**PROBLEM TO SOLVE**
Comb through the entries for "brown" and pull out each line that holds it.

____________

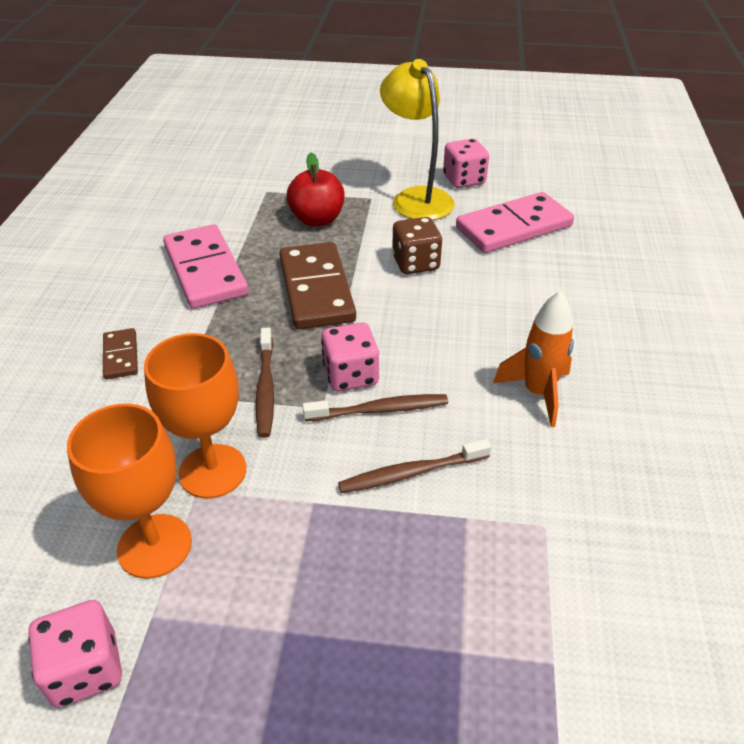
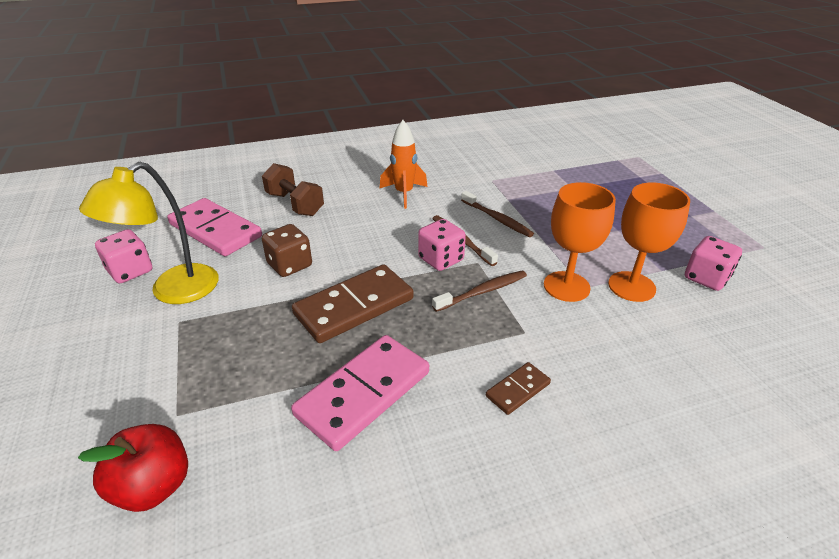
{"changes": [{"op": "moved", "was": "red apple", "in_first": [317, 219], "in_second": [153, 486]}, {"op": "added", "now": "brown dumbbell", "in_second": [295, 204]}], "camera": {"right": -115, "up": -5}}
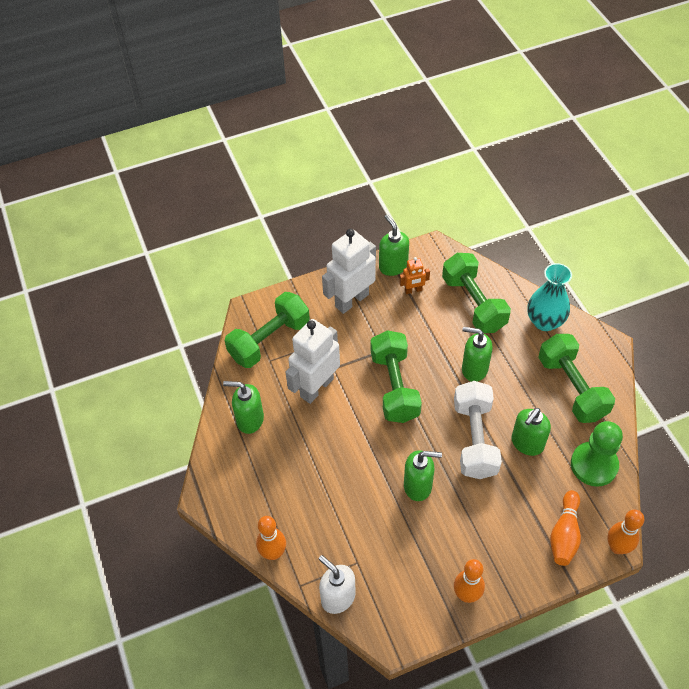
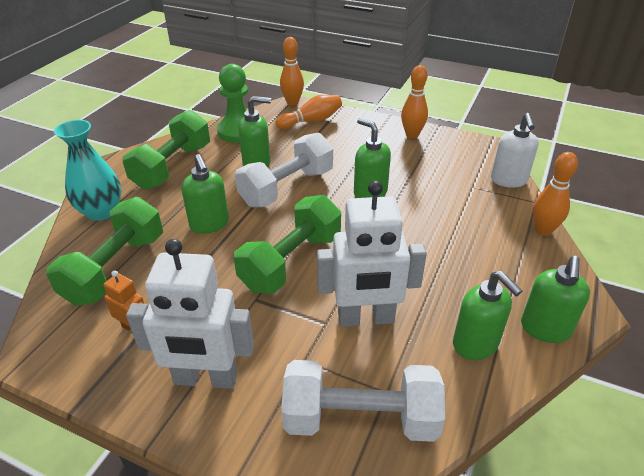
{"changes": [{"op": "moved", "was": "green soap dispenser", "in_first": [393, 266], "in_second": [545, 329]}, {"op": "recoloured", "was": "green dumbbell", "now": "white dumbbell", "in_first": [269, 340], "in_second": [360, 418]}], "camera": {"right": -135, "up": -15}}
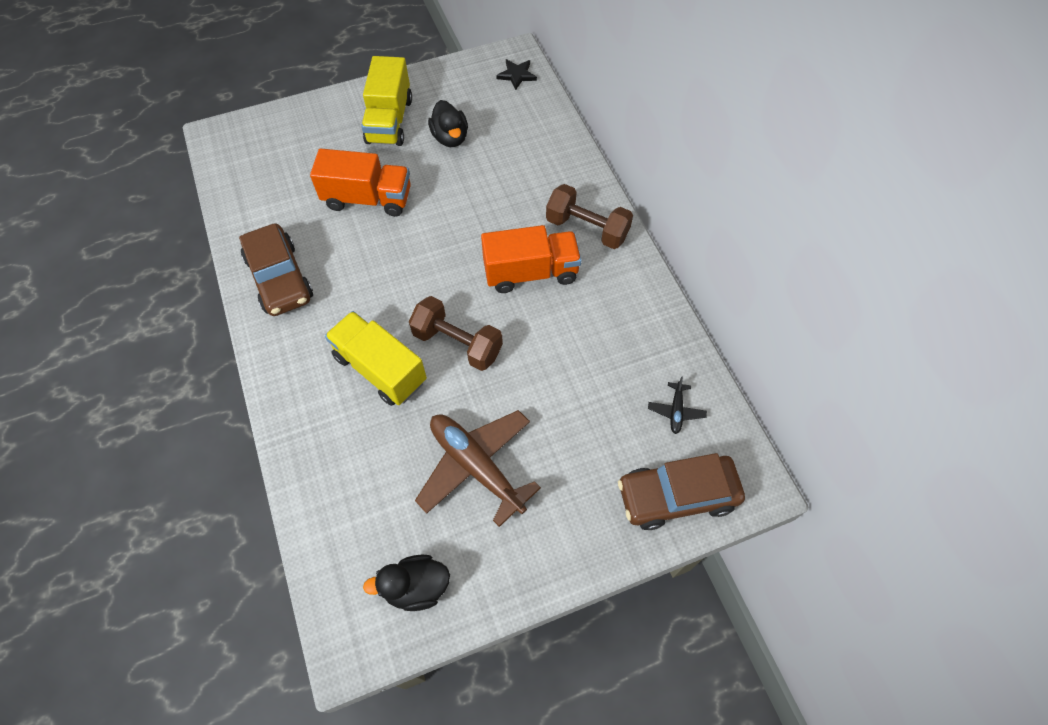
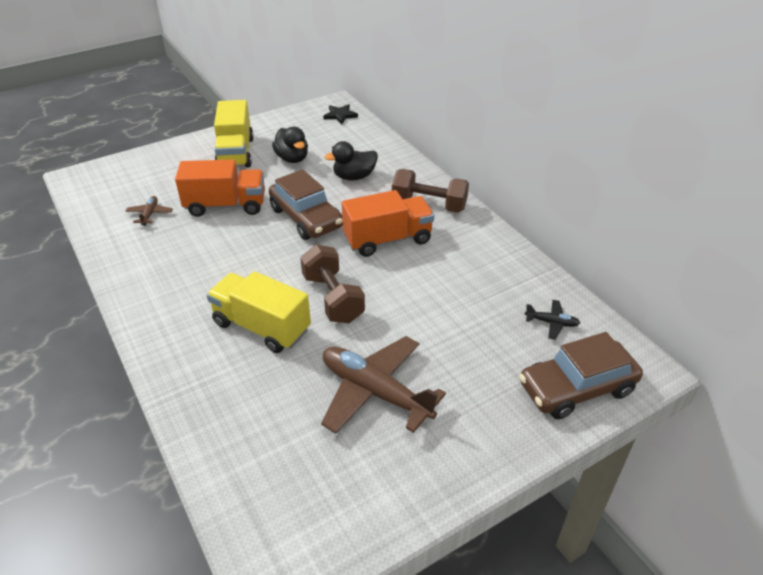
{"changes": [{"op": "moved", "was": "brown car", "in_first": [280, 278], "in_second": [306, 218]}, {"op": "turned", "was": "brown dumbbell", "in_first": [457, 343], "in_second": [333, 298], "clockwise": 45}, {"op": "turned", "was": "black plane", "in_first": [676, 411], "in_second": [551, 323], "clockwise": -75}, {"op": "moved", "was": "black duck", "in_first": [416, 587], "in_second": [354, 177]}, {"op": "added", "now": "brown plane", "in_second": [150, 214]}], "camera": {"right": -10, "up": -20}}
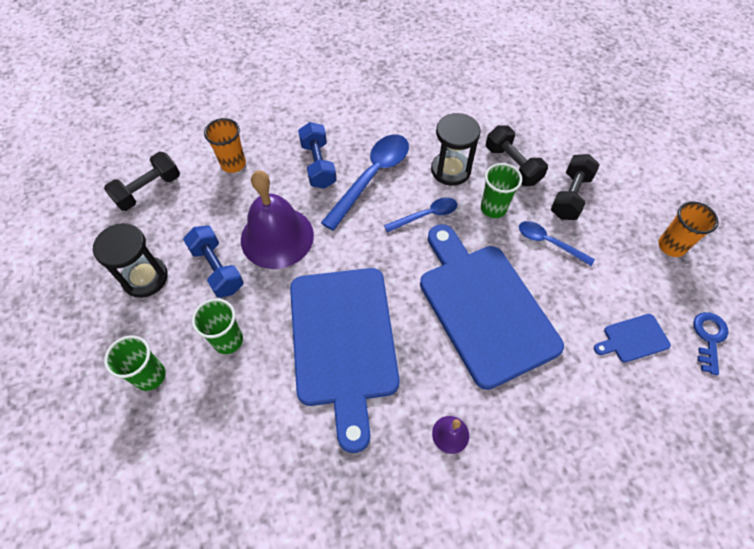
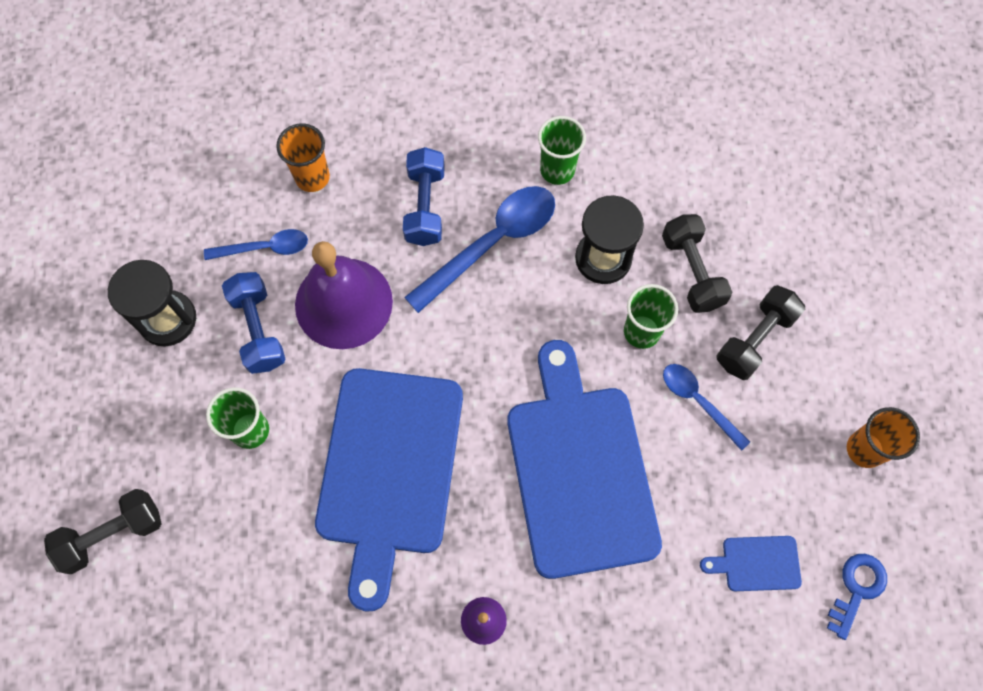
{"changes": [{"op": "moved", "was": "black dumbbell", "in_first": [148, 190], "in_second": [112, 534]}, {"op": "moved", "was": "blue spoon", "in_first": [426, 215], "in_second": [265, 248]}, {"op": "moved", "was": "green cup", "in_first": [150, 376], "in_second": [557, 170]}], "camera": {"right": 15, "up": 10}}
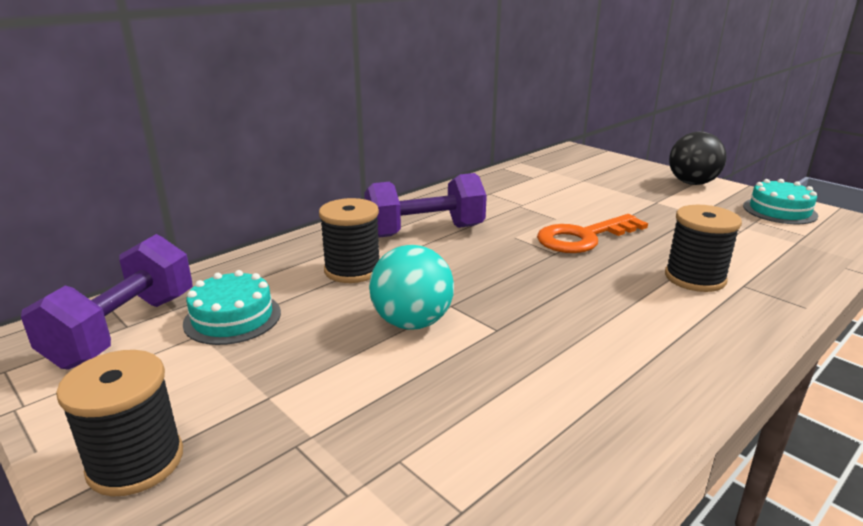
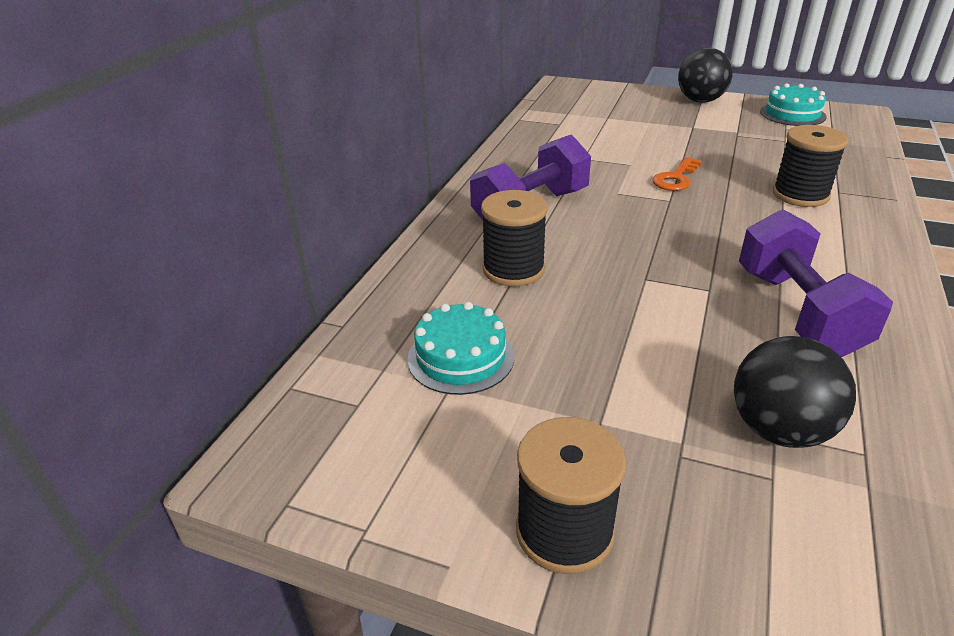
{"changes": [{"op": "resized", "was": "orange key", "in_first": [583, 238], "in_second": [676, 178], "ratio": 0.62}, {"op": "moved", "was": "purple dumbbell", "in_first": [124, 330], "in_second": [797, 312]}, {"op": "removed", "was": "turquoise ball", "in_first": [412, 322]}, {"op": "added", "now": "black ball", "in_second": [779, 430]}], "camera": {"right": -25, "up": 10}}
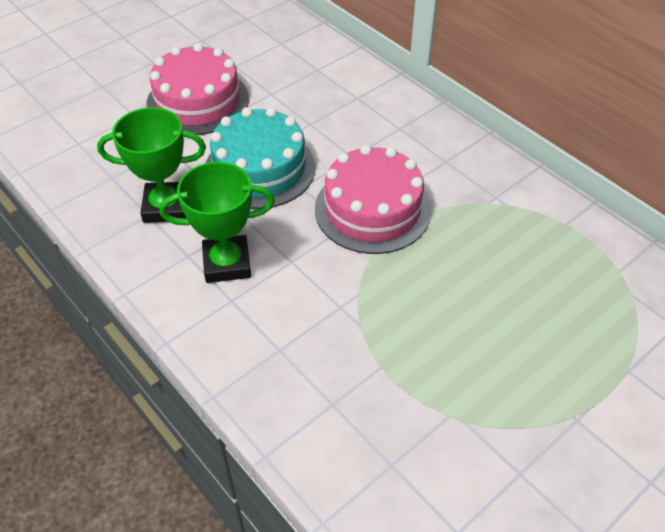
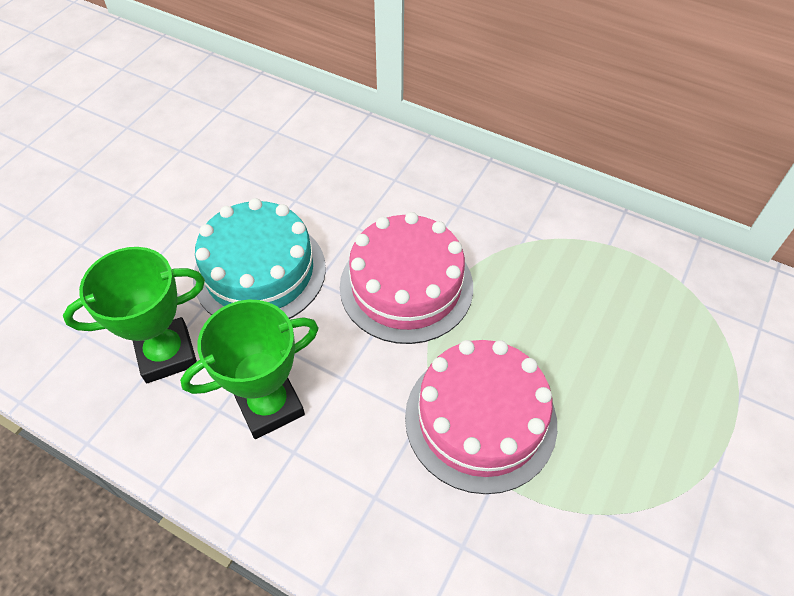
{"changes": [{"op": "moved", "was": "pink cake", "in_first": [198, 101], "in_second": [480, 419]}], "camera": {"right": -20, "up": 5}}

____________

**RESPONSE TO THE TASK**
{"changes": [{"op": "moved", "was": "red apple", "in_first": [317, 219], "in_second": [153, 486]}, {"op": "added", "now": "brown dumbbell", "in_second": [295, 204]}], "camera": {"right": -115, "up": -5}}
{"changes": [{"op": "moved", "was": "brown car", "in_first": [280, 278], "in_second": [306, 218]}, {"op": "turned", "was": "brown dumbbell", "in_first": [457, 343], "in_second": [333, 298], "clockwise": 45}, {"op": "turned", "was": "black plane", "in_first": [676, 411], "in_second": [551, 323], "clockwise": -75}, {"op": "moved", "was": "black duck", "in_first": [416, 587], "in_second": [354, 177]}, {"op": "added", "now": "brown plane", "in_second": [150, 214]}], "camera": {"right": -10, "up": -20}}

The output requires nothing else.